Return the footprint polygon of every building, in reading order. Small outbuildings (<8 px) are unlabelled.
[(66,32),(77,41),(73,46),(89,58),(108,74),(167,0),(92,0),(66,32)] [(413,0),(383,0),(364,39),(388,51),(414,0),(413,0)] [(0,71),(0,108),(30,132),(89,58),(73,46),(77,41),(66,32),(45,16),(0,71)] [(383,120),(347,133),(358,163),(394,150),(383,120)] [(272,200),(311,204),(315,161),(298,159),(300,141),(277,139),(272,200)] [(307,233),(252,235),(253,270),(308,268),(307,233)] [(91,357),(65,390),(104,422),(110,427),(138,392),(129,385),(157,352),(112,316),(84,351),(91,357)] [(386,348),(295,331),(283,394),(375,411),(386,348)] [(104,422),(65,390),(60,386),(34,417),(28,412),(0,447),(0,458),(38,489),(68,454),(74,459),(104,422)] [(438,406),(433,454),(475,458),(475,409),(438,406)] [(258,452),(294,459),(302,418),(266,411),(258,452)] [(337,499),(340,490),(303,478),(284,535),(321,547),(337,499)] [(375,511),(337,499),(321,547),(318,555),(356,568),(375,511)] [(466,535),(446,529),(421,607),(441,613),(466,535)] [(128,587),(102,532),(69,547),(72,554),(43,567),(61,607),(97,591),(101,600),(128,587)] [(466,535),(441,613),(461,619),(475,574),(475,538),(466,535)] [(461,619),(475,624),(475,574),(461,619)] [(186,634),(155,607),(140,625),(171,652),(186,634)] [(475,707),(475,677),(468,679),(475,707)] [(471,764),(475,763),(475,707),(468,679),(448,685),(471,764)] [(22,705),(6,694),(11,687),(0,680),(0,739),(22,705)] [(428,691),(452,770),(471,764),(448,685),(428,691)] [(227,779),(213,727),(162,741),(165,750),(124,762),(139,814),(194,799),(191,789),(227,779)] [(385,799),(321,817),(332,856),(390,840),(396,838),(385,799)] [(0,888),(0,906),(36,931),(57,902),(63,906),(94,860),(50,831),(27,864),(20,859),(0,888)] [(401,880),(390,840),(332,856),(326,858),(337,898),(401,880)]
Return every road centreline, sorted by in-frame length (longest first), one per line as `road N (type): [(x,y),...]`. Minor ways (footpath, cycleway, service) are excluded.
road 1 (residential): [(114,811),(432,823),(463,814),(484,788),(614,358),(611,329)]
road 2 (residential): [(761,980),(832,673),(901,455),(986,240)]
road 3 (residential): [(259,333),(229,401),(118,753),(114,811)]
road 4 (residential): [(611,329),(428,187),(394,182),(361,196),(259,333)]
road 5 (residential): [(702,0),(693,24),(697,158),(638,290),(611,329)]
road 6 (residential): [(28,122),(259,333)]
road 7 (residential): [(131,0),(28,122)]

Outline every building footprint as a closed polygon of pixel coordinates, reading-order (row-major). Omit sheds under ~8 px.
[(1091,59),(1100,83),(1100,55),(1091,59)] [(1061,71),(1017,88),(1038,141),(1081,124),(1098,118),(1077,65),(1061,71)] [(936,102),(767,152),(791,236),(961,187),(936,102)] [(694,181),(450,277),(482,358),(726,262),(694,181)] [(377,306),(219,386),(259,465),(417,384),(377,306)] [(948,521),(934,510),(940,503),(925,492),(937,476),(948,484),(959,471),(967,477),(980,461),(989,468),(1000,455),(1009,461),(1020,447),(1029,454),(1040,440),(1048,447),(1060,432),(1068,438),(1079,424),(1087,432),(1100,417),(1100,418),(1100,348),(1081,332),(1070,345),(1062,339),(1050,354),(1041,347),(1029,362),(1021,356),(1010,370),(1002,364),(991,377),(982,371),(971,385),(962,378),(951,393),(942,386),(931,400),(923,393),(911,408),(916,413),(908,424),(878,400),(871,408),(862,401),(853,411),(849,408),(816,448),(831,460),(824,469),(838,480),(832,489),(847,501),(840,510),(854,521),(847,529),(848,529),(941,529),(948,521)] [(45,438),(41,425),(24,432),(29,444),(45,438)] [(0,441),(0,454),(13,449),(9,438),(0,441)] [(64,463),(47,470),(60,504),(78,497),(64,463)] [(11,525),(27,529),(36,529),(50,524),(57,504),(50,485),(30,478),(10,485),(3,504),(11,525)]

Task objective. Would you copy every line of the entries in which "order" appears?

Solution.
Return the footprint polygon of every building, in reading order. Small outbuildings (<8 px) are unlabelled.
Outline every building footprint as a closed polygon of pixel coordinates, reading-order (row-major). Omit sheds under ~8 px.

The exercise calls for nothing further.